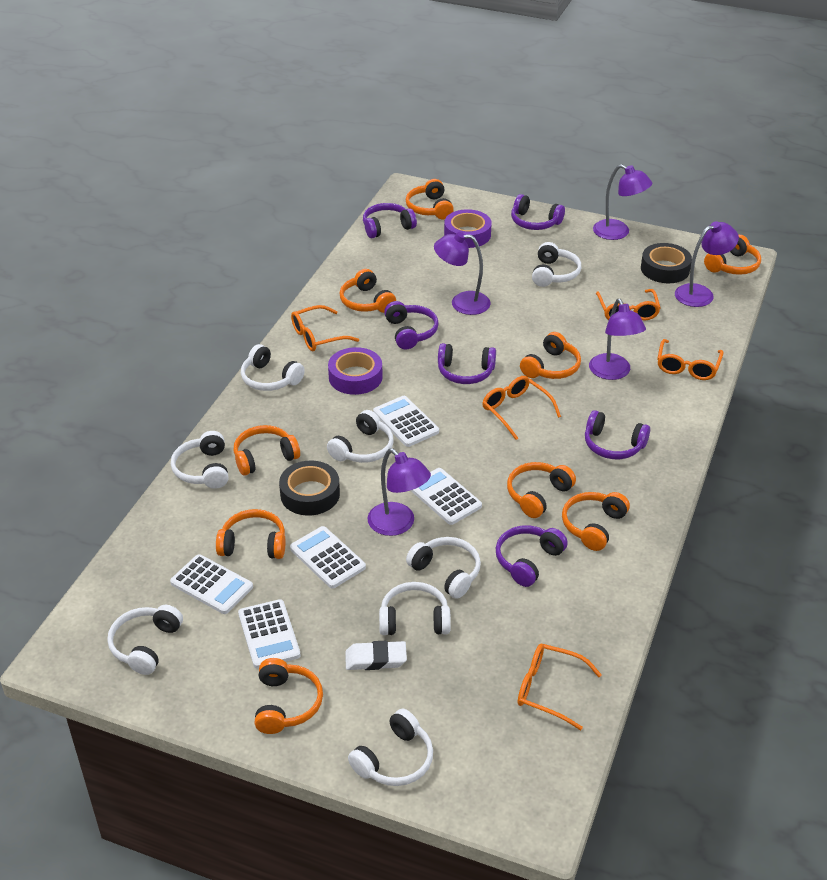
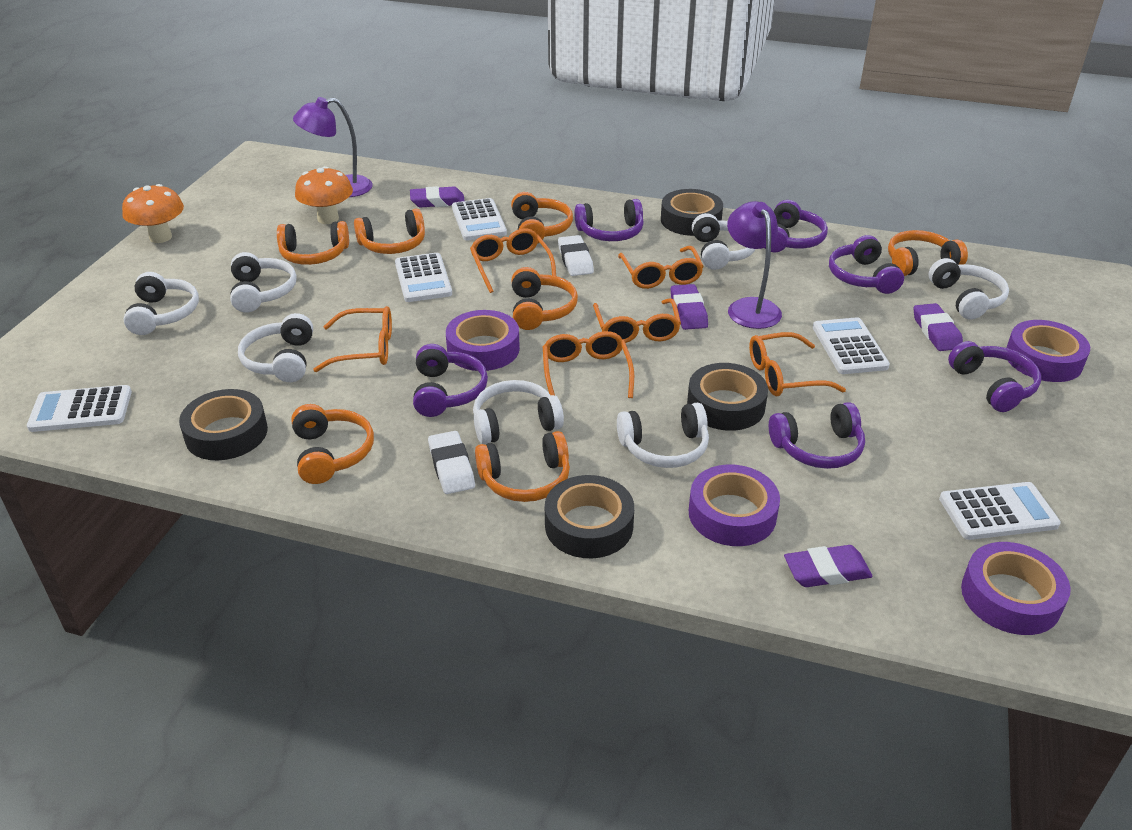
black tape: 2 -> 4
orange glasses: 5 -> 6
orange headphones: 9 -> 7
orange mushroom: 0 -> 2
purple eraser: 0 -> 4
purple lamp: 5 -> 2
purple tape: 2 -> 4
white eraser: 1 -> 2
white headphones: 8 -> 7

==============================

◆ What to work on
The whole listing above is to be printed again exactly; pictures stay out of it.

◆ Written reply
black tape: 2 -> 4
orange glasses: 5 -> 6
orange headphones: 9 -> 7
orange mushroom: 0 -> 2
purple eraser: 0 -> 4
purple lamp: 5 -> 2
purple tape: 2 -> 4
white eraser: 1 -> 2
white headphones: 8 -> 7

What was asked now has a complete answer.